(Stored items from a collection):
────────────────
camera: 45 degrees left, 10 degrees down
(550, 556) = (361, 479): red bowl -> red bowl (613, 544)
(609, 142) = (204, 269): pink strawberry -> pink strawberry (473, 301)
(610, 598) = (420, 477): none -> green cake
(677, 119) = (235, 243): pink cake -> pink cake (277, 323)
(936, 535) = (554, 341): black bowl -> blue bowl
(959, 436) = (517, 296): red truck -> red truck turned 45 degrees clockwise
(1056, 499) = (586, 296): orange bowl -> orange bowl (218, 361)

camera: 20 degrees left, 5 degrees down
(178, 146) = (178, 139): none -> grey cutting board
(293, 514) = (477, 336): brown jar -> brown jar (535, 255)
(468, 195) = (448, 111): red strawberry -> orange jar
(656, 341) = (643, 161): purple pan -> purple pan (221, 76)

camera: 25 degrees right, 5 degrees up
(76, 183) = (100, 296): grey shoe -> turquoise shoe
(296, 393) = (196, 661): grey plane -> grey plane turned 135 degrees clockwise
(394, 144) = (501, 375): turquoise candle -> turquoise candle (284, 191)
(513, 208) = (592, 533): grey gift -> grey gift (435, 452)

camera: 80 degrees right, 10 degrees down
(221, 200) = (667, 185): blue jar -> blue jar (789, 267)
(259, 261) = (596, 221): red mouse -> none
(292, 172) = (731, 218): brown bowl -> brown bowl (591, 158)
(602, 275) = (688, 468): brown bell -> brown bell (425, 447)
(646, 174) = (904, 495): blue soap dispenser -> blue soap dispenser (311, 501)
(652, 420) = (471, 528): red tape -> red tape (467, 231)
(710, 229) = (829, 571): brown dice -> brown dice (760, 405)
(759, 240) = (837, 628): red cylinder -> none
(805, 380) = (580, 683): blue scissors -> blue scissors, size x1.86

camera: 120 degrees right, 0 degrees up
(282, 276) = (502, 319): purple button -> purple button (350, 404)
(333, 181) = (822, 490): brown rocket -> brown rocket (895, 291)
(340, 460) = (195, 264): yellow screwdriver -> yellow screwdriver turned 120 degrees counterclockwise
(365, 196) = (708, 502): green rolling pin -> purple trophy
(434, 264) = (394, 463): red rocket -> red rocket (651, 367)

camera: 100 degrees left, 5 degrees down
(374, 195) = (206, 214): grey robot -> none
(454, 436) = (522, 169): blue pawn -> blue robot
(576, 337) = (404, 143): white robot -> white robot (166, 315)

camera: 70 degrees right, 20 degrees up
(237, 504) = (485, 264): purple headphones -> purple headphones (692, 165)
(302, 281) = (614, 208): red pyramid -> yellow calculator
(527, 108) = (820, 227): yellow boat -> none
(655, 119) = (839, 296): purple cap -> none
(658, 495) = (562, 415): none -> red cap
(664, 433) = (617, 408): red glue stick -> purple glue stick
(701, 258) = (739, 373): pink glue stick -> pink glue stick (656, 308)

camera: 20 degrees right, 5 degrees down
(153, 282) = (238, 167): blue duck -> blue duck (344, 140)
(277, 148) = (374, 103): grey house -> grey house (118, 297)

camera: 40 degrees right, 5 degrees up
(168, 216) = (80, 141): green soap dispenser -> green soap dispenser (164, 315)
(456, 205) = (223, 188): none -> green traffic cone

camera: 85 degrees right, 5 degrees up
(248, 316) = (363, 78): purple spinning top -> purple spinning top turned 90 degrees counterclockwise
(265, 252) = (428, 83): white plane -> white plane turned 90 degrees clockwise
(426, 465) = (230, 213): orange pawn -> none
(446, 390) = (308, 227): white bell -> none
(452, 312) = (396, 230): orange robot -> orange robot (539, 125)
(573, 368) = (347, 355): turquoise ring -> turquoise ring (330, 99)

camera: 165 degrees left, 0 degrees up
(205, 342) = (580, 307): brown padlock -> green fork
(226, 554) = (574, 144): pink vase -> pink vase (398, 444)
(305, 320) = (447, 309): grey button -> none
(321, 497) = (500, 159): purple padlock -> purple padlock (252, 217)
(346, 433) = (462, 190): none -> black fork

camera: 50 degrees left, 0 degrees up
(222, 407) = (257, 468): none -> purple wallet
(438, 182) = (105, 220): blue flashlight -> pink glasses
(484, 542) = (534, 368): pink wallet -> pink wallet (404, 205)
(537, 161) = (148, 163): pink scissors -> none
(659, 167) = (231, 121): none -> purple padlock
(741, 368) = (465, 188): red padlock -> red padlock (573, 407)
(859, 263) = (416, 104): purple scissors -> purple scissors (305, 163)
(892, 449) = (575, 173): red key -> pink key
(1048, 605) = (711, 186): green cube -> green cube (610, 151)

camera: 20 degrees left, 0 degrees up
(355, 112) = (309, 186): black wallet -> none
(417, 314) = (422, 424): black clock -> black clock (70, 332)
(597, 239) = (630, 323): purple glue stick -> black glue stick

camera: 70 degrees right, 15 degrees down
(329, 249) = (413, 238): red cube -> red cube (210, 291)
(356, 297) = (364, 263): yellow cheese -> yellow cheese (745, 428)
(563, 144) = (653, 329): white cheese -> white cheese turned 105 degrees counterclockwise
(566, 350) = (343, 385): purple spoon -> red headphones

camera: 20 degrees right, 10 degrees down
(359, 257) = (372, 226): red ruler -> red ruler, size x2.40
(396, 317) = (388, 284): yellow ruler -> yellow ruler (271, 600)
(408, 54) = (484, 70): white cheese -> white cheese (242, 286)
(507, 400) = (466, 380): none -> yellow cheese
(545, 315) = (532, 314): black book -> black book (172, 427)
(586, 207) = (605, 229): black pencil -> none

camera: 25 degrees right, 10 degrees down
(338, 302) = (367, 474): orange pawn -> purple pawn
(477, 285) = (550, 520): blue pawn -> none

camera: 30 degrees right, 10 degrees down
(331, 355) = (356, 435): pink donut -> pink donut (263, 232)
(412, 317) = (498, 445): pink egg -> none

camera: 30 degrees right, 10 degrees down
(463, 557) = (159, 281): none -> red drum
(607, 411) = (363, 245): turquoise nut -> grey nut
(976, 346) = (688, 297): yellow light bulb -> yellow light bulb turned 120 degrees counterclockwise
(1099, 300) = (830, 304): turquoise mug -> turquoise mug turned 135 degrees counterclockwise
────────────────
(WHAT IS REQUIRED):
Within the data, tally each line containing the string "cheese". Answer with the number by itself.

(YOUR RESPONSE):
4